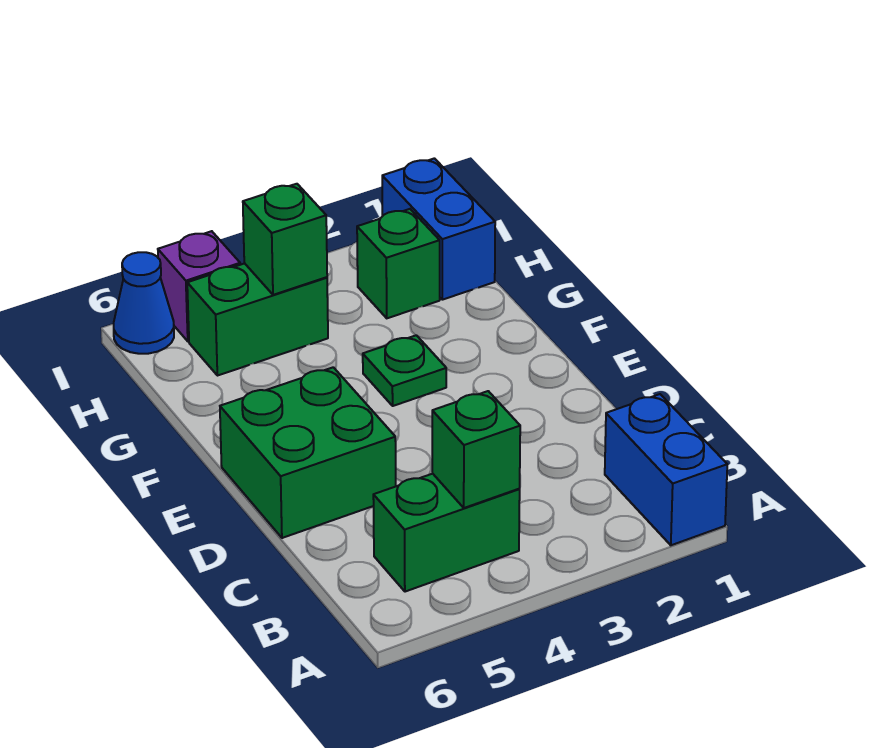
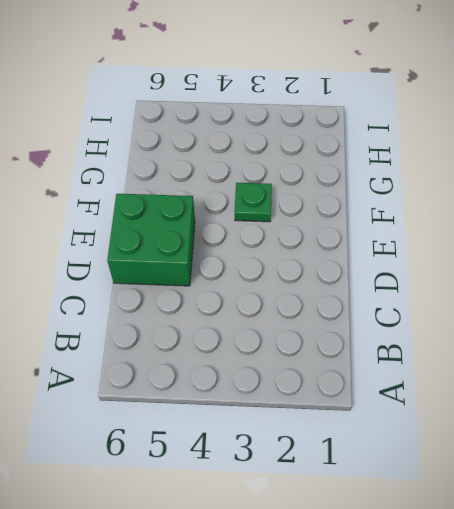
none -> blue brick A1:B1 level 1
none -> green brick B4:B5 level 1

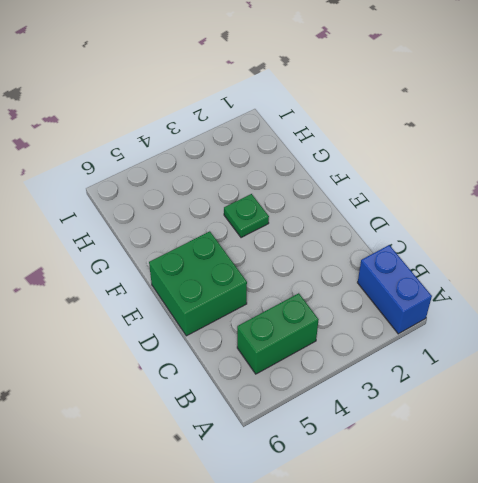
none -> blue brick H1:I1 level 1
none -> green brick H2 level 1

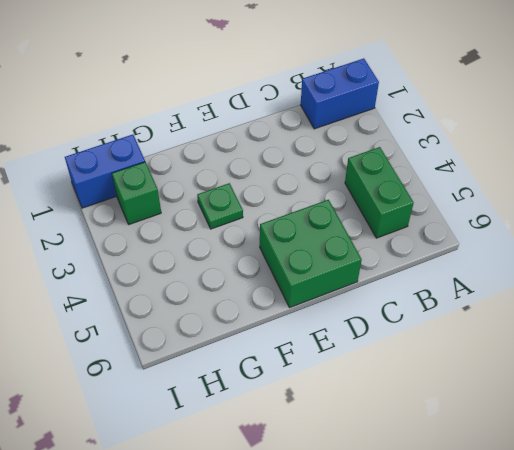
none -> green brick H4:H5 level 1
none -> purple brick I5 level 1

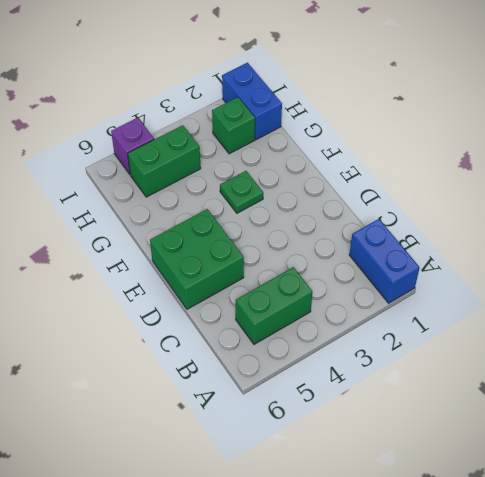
none -> blue cone I6 level 1
none -> green brick B4 level 2

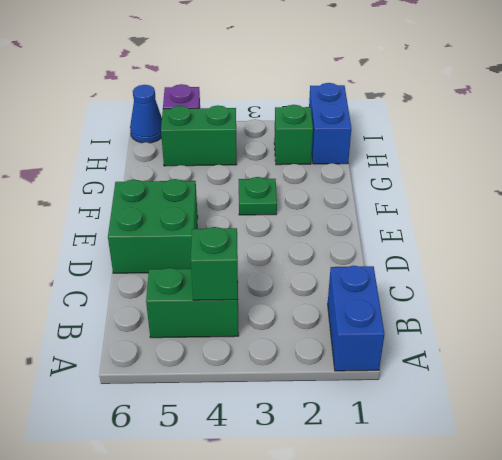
none -> green brick H4 level 2

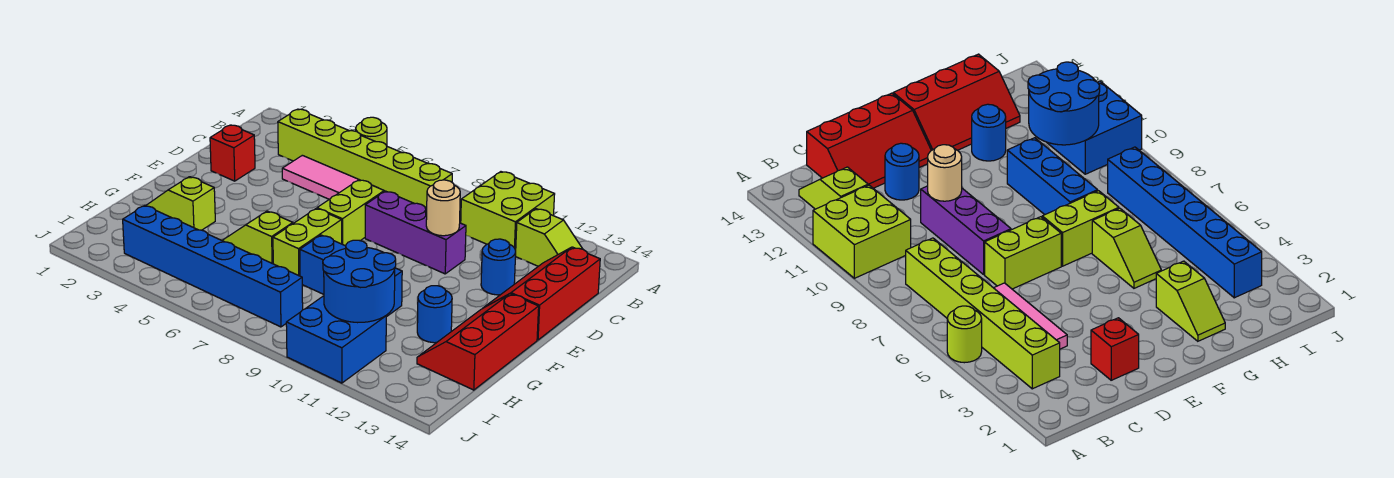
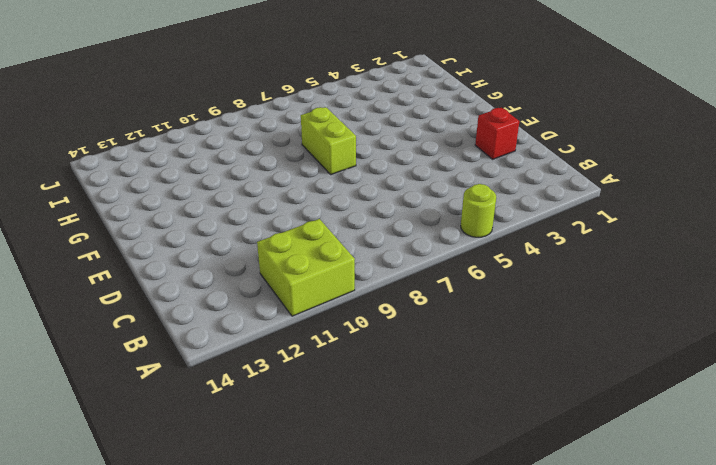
none -> lime brick B3:B8 level 1
none -> lime slope B12:B13 level 1 top 12
none -> pink tile C4:C6 level 1

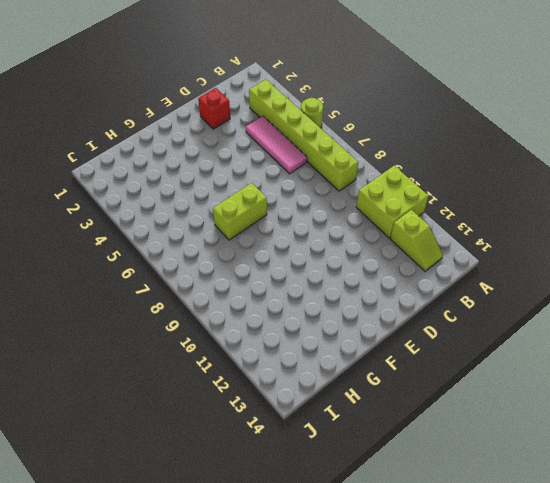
none -> red slope C13:E14 level 1 top 14
none -> lime brick D7:E7 level 1
none -> purple brick D8:D10 level 1

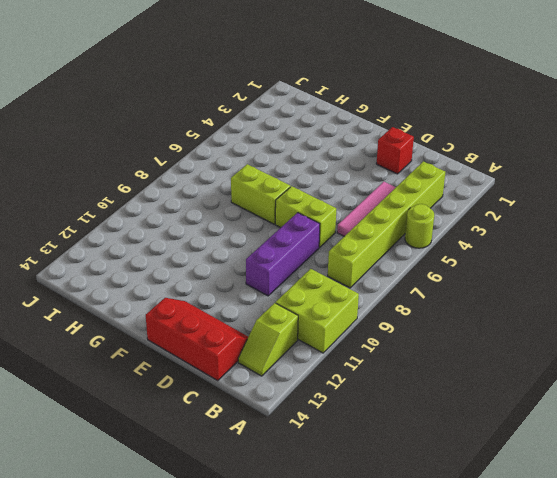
none -> blue round brick D12 level 1
none -> red slope F13:H14 level 1 top 14
none -> lime slope G2:G3 level 1 top 3

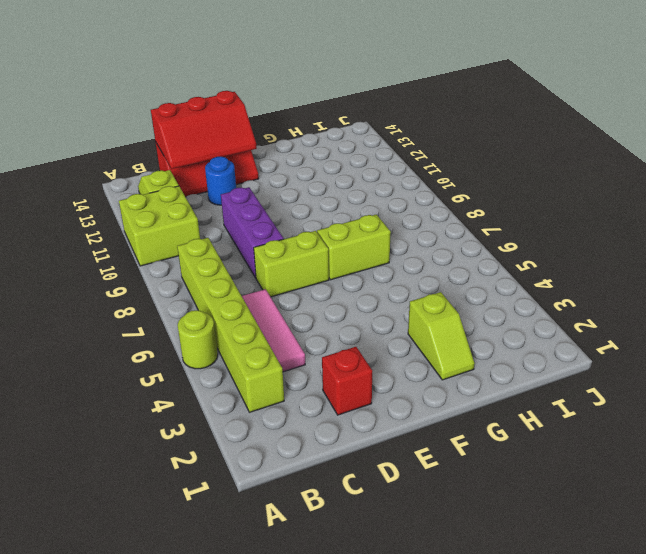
red slope C13:E14 level 2 top 14 -> red slope F13:H14 level 1 top 14
none -> lime slope G5:G6 level 1 top 6
none -> blue brick G8:G10 level 1
none -> blue round brick G12 level 1

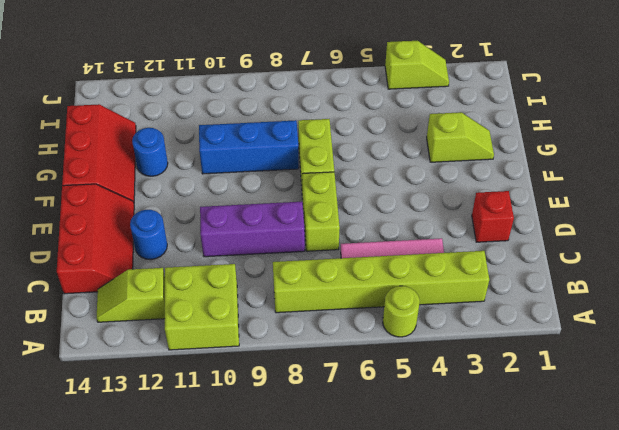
lime slope J3:J4 level 1 top 4 -> lime slope G5:G6 level 1 top 6
none -> blue brick I3:I8 level 1
none -> blue brick I10:J11 level 1
none -> tan round brick D10 level 2

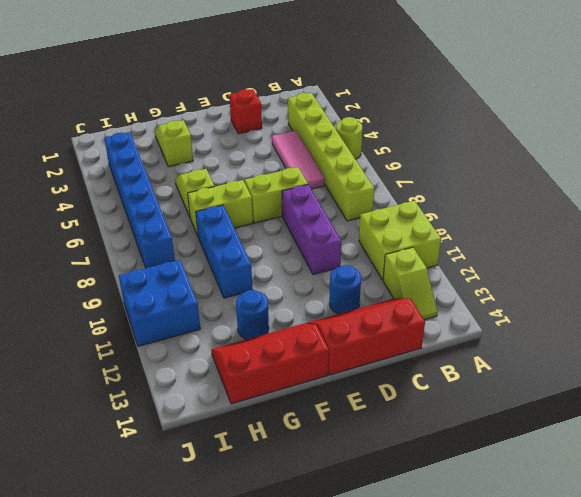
none -> tan round brick D10 level 2
none -> blue round brick H10:I11 level 2

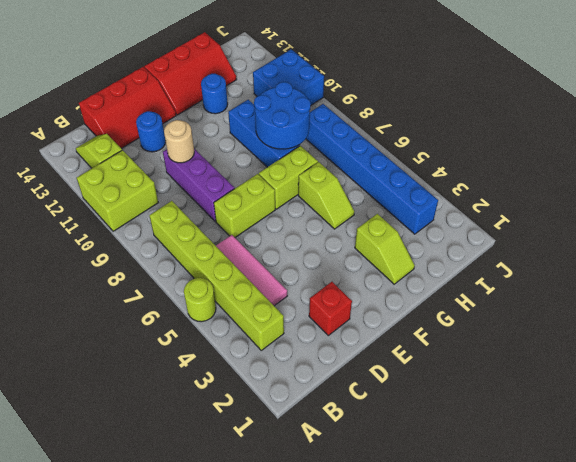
blue round brick G8:H9 level 2 -> blue round brick H10:I11 level 2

============================================================

Omit the pictures and set down the records exactly.

none -> blue brick A1:B1 level 1
none -> green brick B4:B5 level 1

none -> blue brick H1:I1 level 1
none -> green brick H2 level 1

none -> green brick H4:H5 level 1
none -> purple brick I5 level 1

none -> blue cone I6 level 1
none -> green brick B4 level 2

none -> green brick H4 level 2

none -> lime brick B3:B8 level 1
none -> lime slope B12:B13 level 1 top 12
none -> pink tile C4:C6 level 1

none -> red slope C13:E14 level 1 top 14
none -> lime brick D7:E7 level 1
none -> purple brick D8:D10 level 1

none -> blue round brick D12 level 1
none -> red slope F13:H14 level 1 top 14
none -> lime slope G2:G3 level 1 top 3

red slope C13:E14 level 2 top 14 -> red slope F13:H14 level 1 top 14
none -> lime slope G5:G6 level 1 top 6
none -> blue brick G8:G10 level 1
none -> blue round brick G12 level 1

lime slope J3:J4 level 1 top 4 -> lime slope G5:G6 level 1 top 6
none -> blue brick I3:I8 level 1
none -> blue brick I10:J11 level 1
none -> tan round brick D10 level 2

none -> tan round brick D10 level 2
none -> blue round brick H10:I11 level 2

blue round brick G8:H9 level 2 -> blue round brick H10:I11 level 2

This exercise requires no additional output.